[BEGIN Information supplied]
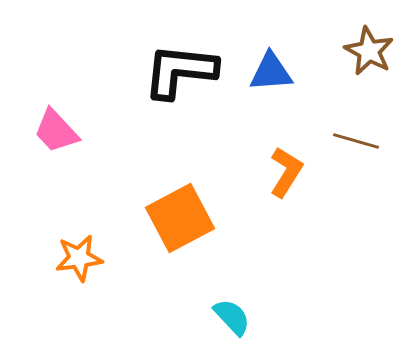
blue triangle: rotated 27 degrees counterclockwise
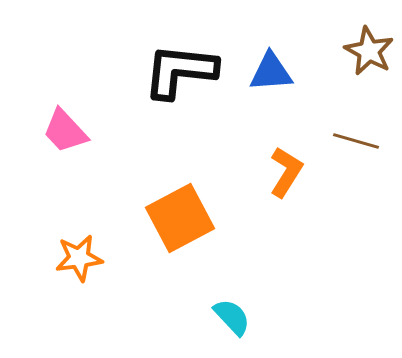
pink trapezoid: moved 9 px right
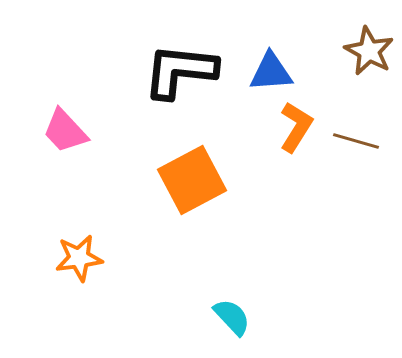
orange L-shape: moved 10 px right, 45 px up
orange square: moved 12 px right, 38 px up
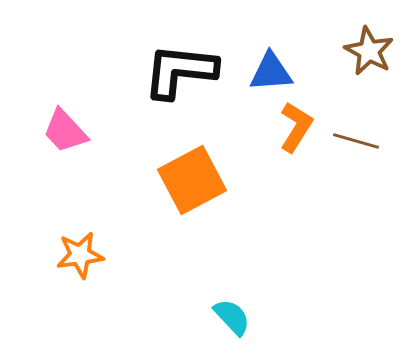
orange star: moved 1 px right, 3 px up
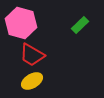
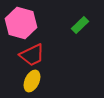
red trapezoid: rotated 56 degrees counterclockwise
yellow ellipse: rotated 35 degrees counterclockwise
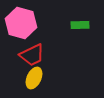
green rectangle: rotated 42 degrees clockwise
yellow ellipse: moved 2 px right, 3 px up
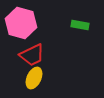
green rectangle: rotated 12 degrees clockwise
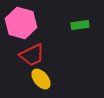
green rectangle: rotated 18 degrees counterclockwise
yellow ellipse: moved 7 px right, 1 px down; rotated 65 degrees counterclockwise
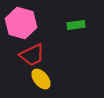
green rectangle: moved 4 px left
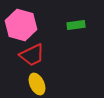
pink hexagon: moved 2 px down
yellow ellipse: moved 4 px left, 5 px down; rotated 15 degrees clockwise
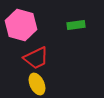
red trapezoid: moved 4 px right, 3 px down
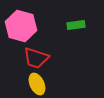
pink hexagon: moved 1 px down
red trapezoid: rotated 44 degrees clockwise
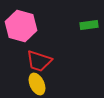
green rectangle: moved 13 px right
red trapezoid: moved 3 px right, 3 px down
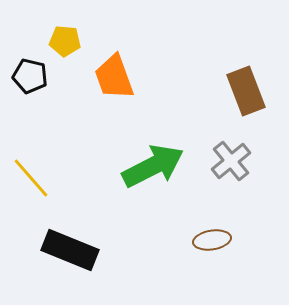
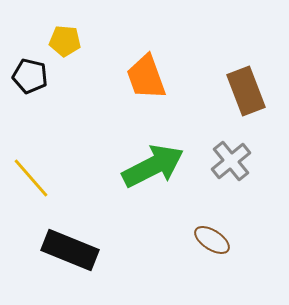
orange trapezoid: moved 32 px right
brown ellipse: rotated 42 degrees clockwise
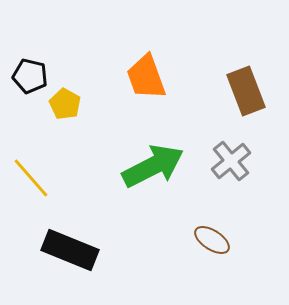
yellow pentagon: moved 63 px down; rotated 24 degrees clockwise
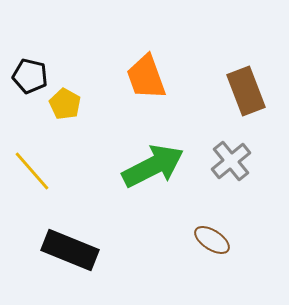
yellow line: moved 1 px right, 7 px up
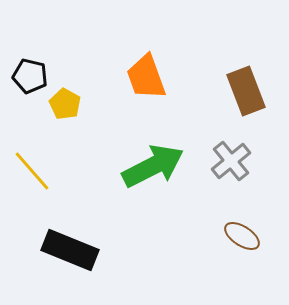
brown ellipse: moved 30 px right, 4 px up
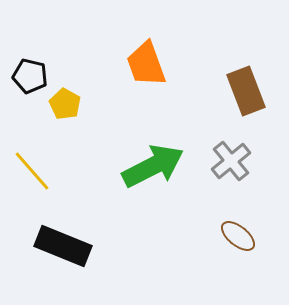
orange trapezoid: moved 13 px up
brown ellipse: moved 4 px left; rotated 6 degrees clockwise
black rectangle: moved 7 px left, 4 px up
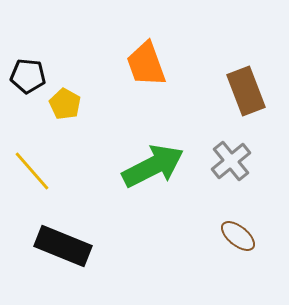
black pentagon: moved 2 px left; rotated 8 degrees counterclockwise
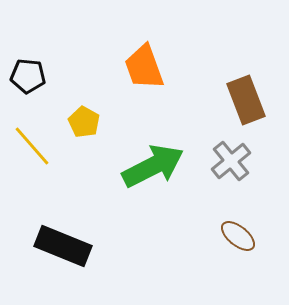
orange trapezoid: moved 2 px left, 3 px down
brown rectangle: moved 9 px down
yellow pentagon: moved 19 px right, 18 px down
yellow line: moved 25 px up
[END Information supplied]
- Stated goal -
Repeat the data, starting at the line that contains "green rectangle: rotated 18" and ending at the line that contains "yellow line: moved 1 px right, 7 px up", and leave the pictures out of your answer.

- Correct output -
green rectangle: rotated 18 degrees counterclockwise
yellow ellipse: moved 7 px right, 1 px down; rotated 65 degrees counterclockwise
green rectangle: moved 4 px left
pink hexagon: moved 2 px down
yellow ellipse: moved 4 px left, 5 px down; rotated 15 degrees clockwise
red trapezoid: moved 4 px right, 3 px down
pink hexagon: moved 1 px down
red trapezoid: rotated 44 degrees clockwise
green rectangle: moved 13 px right
red trapezoid: moved 3 px right, 3 px down
orange trapezoid: moved 32 px right
brown ellipse: rotated 42 degrees clockwise
yellow pentagon: moved 63 px down; rotated 24 degrees clockwise
yellow line: moved 1 px right, 7 px up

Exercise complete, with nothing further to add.